Data records
────────────────────────────────────────

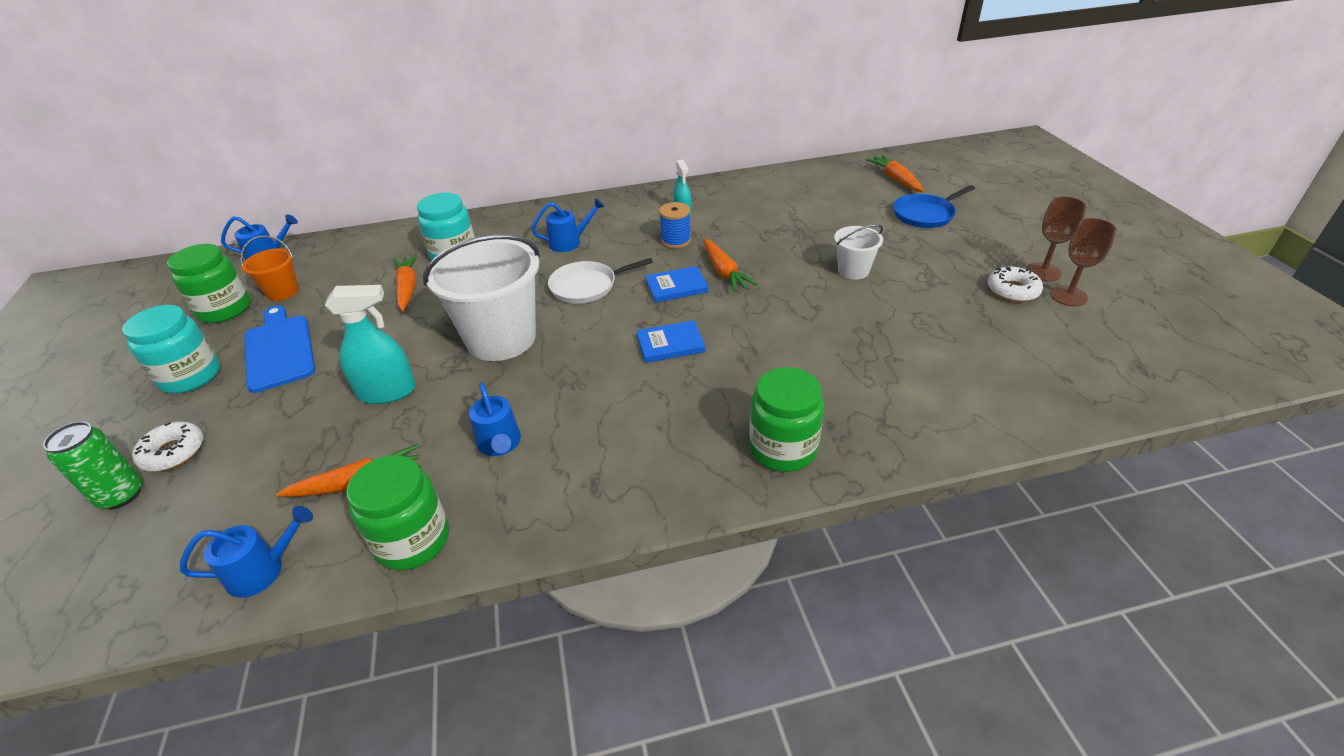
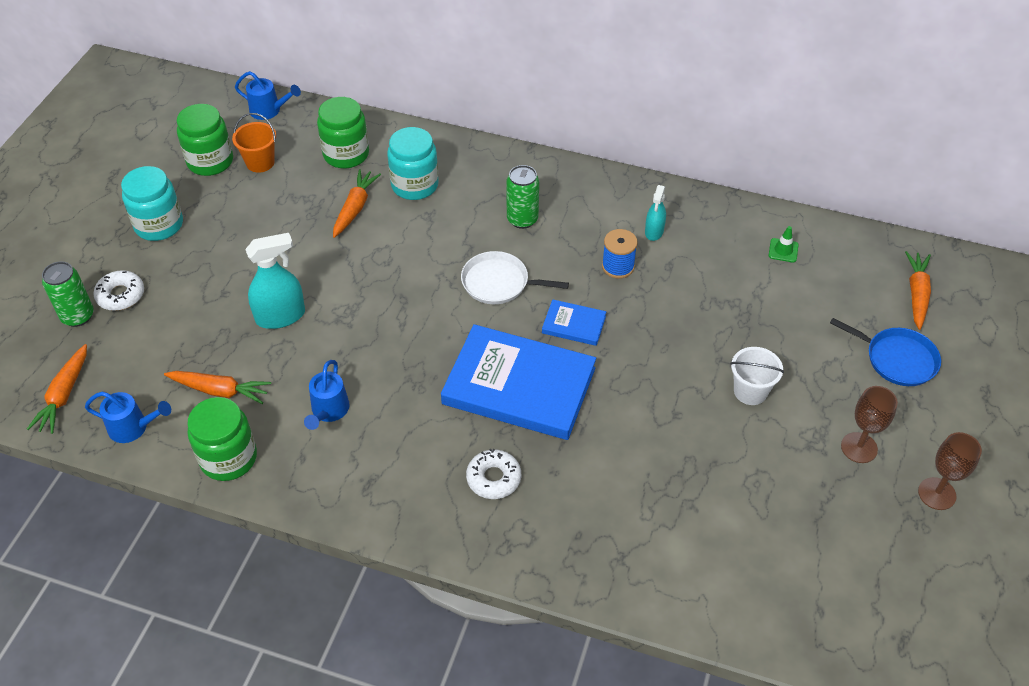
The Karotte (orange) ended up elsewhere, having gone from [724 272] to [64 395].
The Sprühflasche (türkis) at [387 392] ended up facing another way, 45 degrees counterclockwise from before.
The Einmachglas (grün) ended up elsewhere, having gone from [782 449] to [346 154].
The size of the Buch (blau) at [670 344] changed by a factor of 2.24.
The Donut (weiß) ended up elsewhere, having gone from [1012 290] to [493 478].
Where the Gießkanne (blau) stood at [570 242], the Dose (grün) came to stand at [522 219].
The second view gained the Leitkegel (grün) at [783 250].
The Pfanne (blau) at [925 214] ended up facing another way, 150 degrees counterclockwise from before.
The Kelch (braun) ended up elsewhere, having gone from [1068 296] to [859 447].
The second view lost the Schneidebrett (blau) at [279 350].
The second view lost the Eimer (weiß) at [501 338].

────────────────────────────────────────

Your goal
Each line from the one with "The Pfanne (blau)" through the end of the records above should be written out exactly. No other line should appear.

Result of this exercise
The Pfanne (blau) at [925 214] ended up facing another way, 150 degrees counterclockwise from before.
The Kelch (braun) ended up elsewhere, having gone from [1068 296] to [859 447].
The second view lost the Schneidebrett (blau) at [279 350].
The second view lost the Eimer (weiß) at [501 338].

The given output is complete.